HOW TO COMPLETE THIS TASK -
This task asks for the lines from the one with "blue cone L10" to the final line below, repeated exactly, with pictures omitted.
═══ MATERIALS PROVIDED ═══
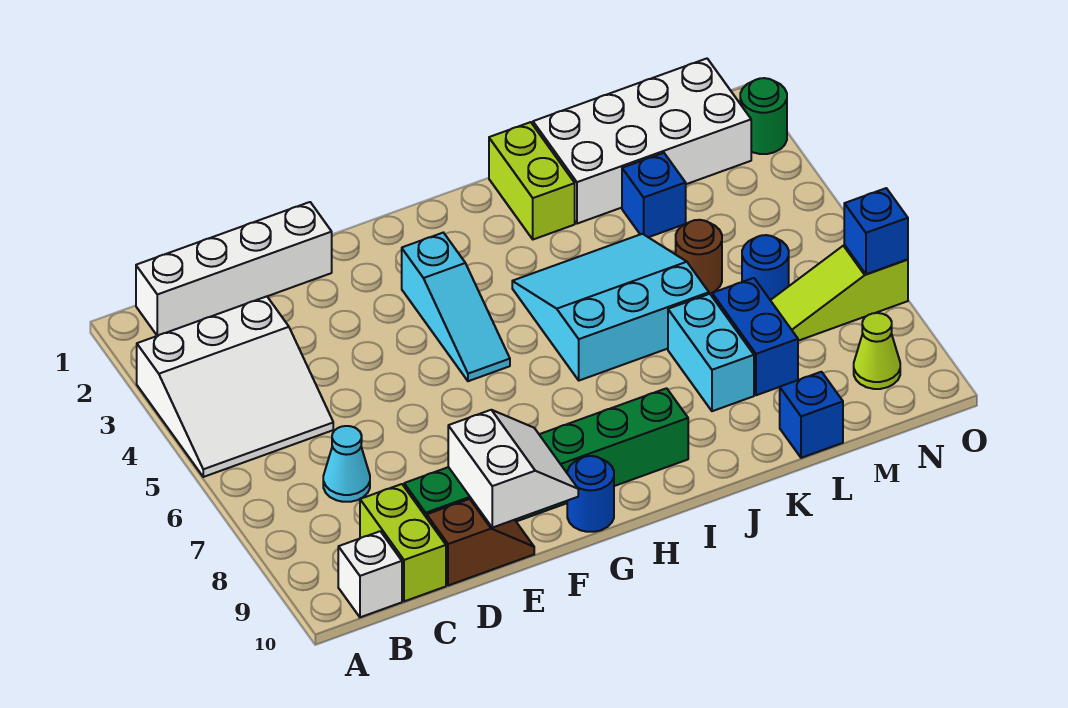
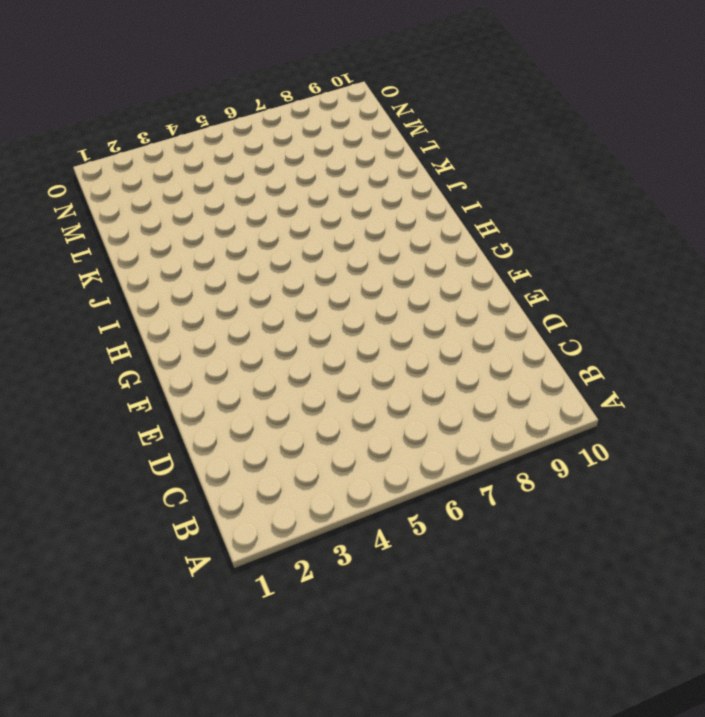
none -> white slope A3:C5 level 1 top 3
none -> white brick B1:E1 level 1
none -> white brick B10 level 1

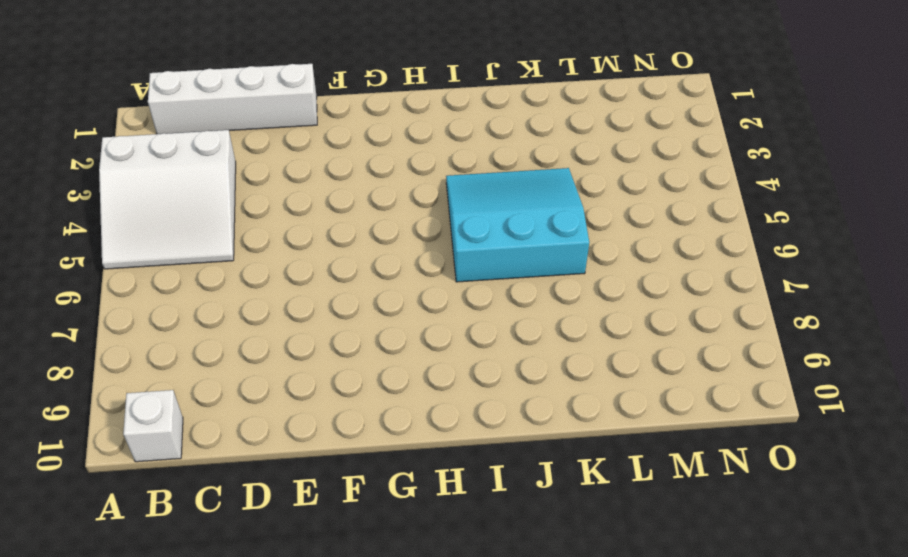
none -> cyan cone C7 level 1
none -> lime brick C9:C10 level 1
none -> green brick D9:I9 level 1

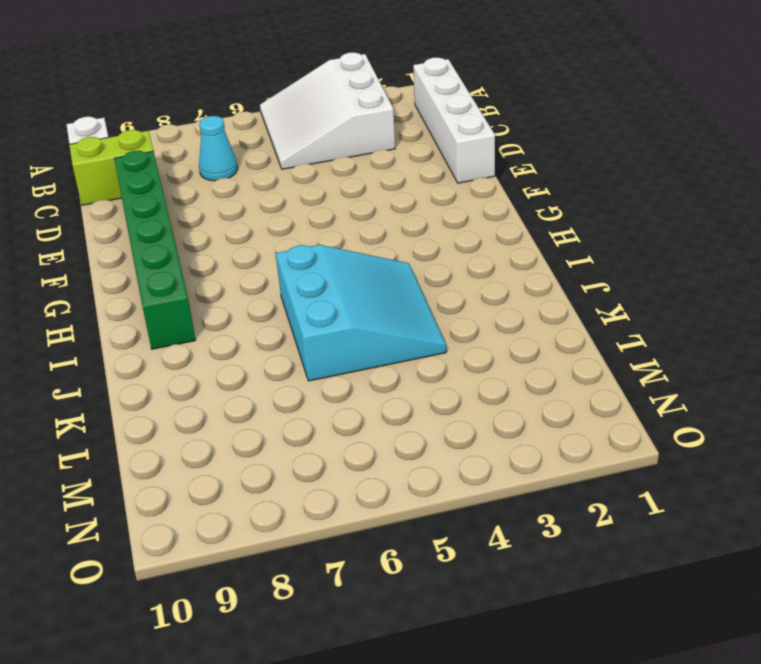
none -> brown slope D10:E10 level 1 top D
none -> cyan slope G3:G5 level 1 top 3
none -> blue round brick G10 level 1

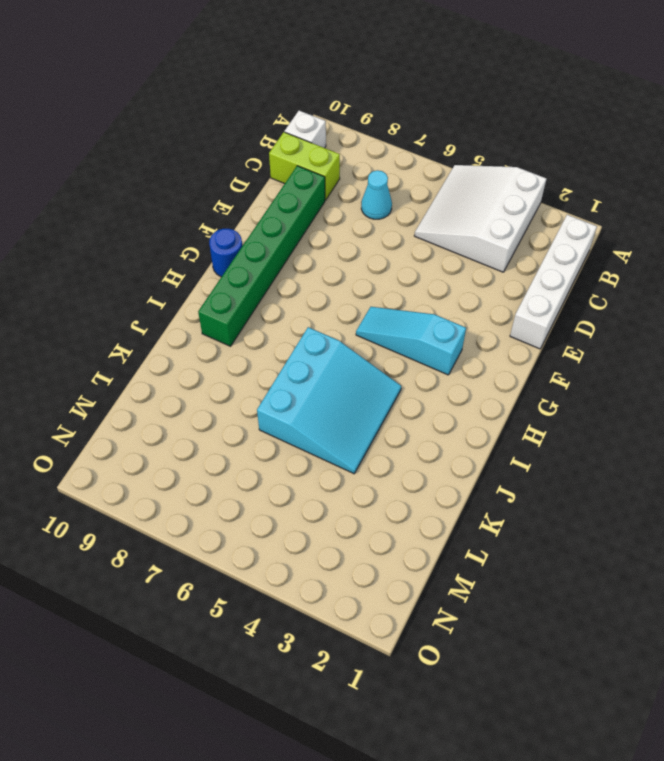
none -> brown slope D10:E10 level 1 top D
none -> lime brick J1:J2 level 1
none -> white brick K1:N2 level 1

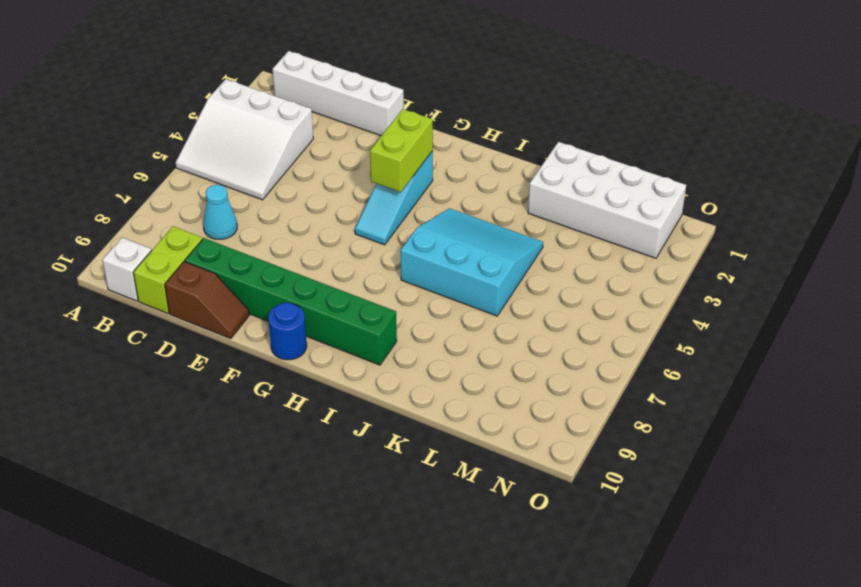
lime brick G3:G4 level 2 -> lime brick J1:J2 level 1
none -> cyan brick K7:K8 level 1
none -> blue brick L3 level 1
none -> brown round brick L5 level 1

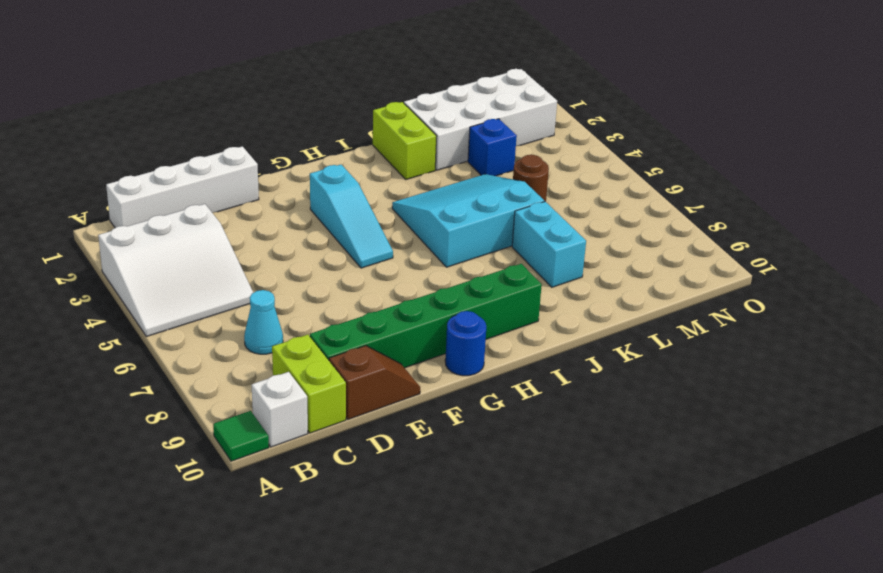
green tile A10 level 1 -> none
none -> blue brick L7:L8 level 1
none -> blue brick L10 level 1
none -> blue round brick M6 level 1

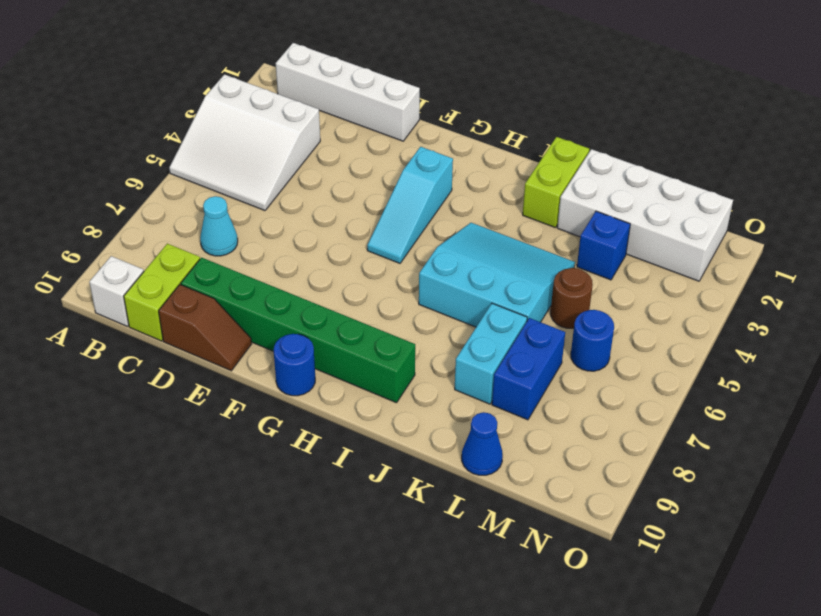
blue cone L10 level 1 -> blue brick L10 level 1
none -> lime slope M7:O7 level 1 top O
none -> lime cone N9 level 1
none -> green round brick O2 level 1

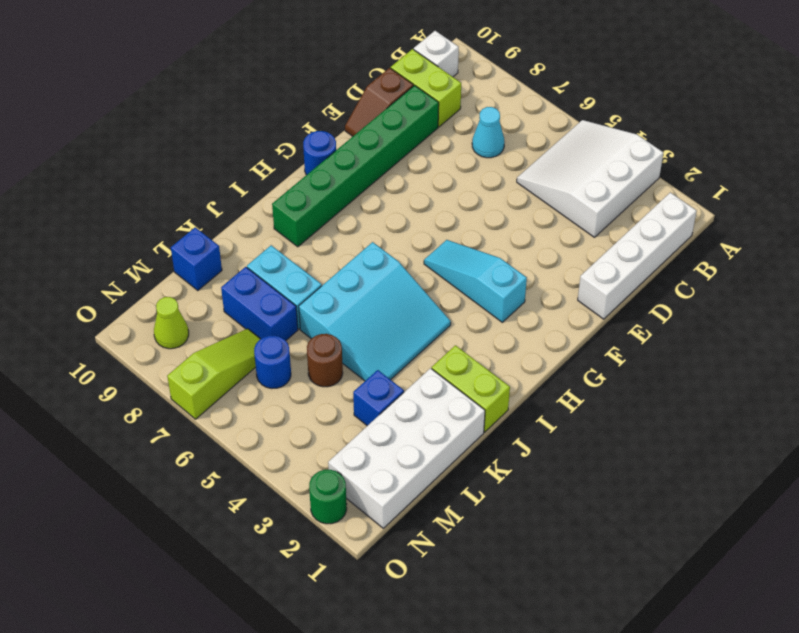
none -> white slope E9:F10 level 2 top E
none -> blue brick O7 level 2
═══
FINAL ANSWER -
blue cone L10 level 1 -> blue brick L10 level 1
none -> lime slope M7:O7 level 1 top O
none -> lime cone N9 level 1
none -> green round brick O2 level 1

none -> white slope E9:F10 level 2 top E
none -> blue brick O7 level 2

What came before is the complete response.